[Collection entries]
***

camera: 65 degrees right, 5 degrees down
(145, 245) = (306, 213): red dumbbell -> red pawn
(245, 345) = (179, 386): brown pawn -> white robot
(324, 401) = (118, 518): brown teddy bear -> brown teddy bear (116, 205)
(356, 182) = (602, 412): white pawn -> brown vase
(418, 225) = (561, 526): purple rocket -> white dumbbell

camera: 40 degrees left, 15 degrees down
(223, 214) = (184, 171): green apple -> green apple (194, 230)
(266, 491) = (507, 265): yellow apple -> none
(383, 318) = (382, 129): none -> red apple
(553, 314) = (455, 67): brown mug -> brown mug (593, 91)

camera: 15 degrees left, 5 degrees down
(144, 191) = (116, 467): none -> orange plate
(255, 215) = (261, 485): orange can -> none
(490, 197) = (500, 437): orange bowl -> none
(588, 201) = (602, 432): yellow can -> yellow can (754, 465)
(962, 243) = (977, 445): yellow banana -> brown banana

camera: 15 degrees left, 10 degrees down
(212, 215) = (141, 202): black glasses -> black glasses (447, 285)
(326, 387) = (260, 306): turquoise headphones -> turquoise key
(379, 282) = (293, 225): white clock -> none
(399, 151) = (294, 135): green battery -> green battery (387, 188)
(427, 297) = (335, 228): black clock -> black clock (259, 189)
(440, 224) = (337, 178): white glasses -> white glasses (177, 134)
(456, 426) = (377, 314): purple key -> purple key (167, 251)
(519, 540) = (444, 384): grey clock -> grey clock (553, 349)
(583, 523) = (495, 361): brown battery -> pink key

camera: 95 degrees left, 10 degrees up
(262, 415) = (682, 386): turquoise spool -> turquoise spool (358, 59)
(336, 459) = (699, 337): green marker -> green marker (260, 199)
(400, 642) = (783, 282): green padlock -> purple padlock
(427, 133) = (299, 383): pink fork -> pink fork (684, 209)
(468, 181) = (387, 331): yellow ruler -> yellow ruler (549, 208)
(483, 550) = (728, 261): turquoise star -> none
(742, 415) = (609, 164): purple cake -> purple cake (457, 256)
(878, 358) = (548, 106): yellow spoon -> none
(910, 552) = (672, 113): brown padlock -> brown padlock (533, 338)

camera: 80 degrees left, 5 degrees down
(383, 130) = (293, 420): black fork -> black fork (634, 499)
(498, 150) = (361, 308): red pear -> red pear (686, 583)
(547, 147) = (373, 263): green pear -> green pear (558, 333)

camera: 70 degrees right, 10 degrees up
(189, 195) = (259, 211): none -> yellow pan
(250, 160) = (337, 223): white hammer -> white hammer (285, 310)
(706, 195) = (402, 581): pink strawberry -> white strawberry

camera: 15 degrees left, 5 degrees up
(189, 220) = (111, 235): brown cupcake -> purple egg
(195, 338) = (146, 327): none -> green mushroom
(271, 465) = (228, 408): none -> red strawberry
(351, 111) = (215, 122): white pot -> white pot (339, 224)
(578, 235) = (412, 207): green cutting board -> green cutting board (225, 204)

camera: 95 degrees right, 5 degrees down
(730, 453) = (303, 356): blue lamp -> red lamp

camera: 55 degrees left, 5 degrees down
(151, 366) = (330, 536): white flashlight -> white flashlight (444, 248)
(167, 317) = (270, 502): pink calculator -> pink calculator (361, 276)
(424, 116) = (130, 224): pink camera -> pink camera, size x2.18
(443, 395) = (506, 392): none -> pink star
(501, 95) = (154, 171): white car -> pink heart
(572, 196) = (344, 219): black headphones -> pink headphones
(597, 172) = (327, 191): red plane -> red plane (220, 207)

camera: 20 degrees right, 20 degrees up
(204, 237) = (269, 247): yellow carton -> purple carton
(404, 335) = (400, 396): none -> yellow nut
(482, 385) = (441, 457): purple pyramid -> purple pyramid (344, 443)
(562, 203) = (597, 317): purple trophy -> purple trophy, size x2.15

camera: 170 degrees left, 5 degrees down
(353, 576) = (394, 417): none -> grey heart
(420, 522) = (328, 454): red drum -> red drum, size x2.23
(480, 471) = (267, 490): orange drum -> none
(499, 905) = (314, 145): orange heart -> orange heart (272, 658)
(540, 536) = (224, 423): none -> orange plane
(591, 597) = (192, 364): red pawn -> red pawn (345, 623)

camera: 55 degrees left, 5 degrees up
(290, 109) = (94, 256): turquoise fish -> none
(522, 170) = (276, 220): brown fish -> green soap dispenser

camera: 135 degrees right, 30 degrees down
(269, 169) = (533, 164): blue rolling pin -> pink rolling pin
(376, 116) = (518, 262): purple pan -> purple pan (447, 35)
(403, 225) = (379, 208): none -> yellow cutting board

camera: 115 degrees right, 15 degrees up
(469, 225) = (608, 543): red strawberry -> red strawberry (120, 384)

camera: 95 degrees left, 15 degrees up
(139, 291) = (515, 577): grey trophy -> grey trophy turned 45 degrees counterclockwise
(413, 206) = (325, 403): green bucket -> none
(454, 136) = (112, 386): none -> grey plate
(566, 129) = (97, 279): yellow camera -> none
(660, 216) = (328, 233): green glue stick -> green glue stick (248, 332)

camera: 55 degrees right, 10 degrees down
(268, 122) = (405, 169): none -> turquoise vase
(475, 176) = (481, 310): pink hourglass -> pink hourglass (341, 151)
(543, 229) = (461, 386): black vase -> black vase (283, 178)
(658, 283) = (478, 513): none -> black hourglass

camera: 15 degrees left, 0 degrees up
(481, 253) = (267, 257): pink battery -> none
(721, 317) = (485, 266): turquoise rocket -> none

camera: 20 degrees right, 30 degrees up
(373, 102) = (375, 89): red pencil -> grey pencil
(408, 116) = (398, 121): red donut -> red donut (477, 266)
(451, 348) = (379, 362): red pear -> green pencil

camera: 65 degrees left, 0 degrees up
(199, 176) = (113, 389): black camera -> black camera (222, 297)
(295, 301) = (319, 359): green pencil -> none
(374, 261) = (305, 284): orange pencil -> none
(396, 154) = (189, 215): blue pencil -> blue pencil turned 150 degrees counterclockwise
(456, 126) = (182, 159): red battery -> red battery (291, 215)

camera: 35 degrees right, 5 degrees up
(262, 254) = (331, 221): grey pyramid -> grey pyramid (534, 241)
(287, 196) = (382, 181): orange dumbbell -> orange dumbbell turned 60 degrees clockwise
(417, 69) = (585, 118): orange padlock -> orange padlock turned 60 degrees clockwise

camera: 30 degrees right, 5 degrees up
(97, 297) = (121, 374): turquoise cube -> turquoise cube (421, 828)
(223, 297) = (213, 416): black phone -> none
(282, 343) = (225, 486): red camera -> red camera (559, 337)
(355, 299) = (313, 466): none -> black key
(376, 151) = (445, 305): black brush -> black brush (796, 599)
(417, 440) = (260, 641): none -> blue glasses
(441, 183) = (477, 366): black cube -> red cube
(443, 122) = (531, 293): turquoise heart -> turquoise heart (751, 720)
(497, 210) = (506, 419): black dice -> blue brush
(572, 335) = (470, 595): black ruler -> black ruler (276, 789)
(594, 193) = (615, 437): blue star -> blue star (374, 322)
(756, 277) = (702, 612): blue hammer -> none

***

Instructions for the task: Please return the lines above that run from the line containing "(290, 109) = (94, 256): turquoise" to the line containing "camera: 55 degrees right, 10 degrees down", inclusive, exactly and with no other lines.

Exercise response:
(290, 109) = (94, 256): turquoise fish -> none
(522, 170) = (276, 220): brown fish -> green soap dispenser

camera: 135 degrees right, 30 degrees down
(269, 169) = (533, 164): blue rolling pin -> pink rolling pin
(376, 116) = (518, 262): purple pan -> purple pan (447, 35)
(403, 225) = (379, 208): none -> yellow cutting board

camera: 115 degrees right, 15 degrees up
(469, 225) = (608, 543): red strawberry -> red strawberry (120, 384)

camera: 95 degrees left, 15 degrees up
(139, 291) = (515, 577): grey trophy -> grey trophy turned 45 degrees counterclockwise
(413, 206) = (325, 403): green bucket -> none
(454, 136) = (112, 386): none -> grey plate
(566, 129) = (97, 279): yellow camera -> none
(660, 216) = (328, 233): green glue stick -> green glue stick (248, 332)

camera: 55 degrees right, 10 degrees down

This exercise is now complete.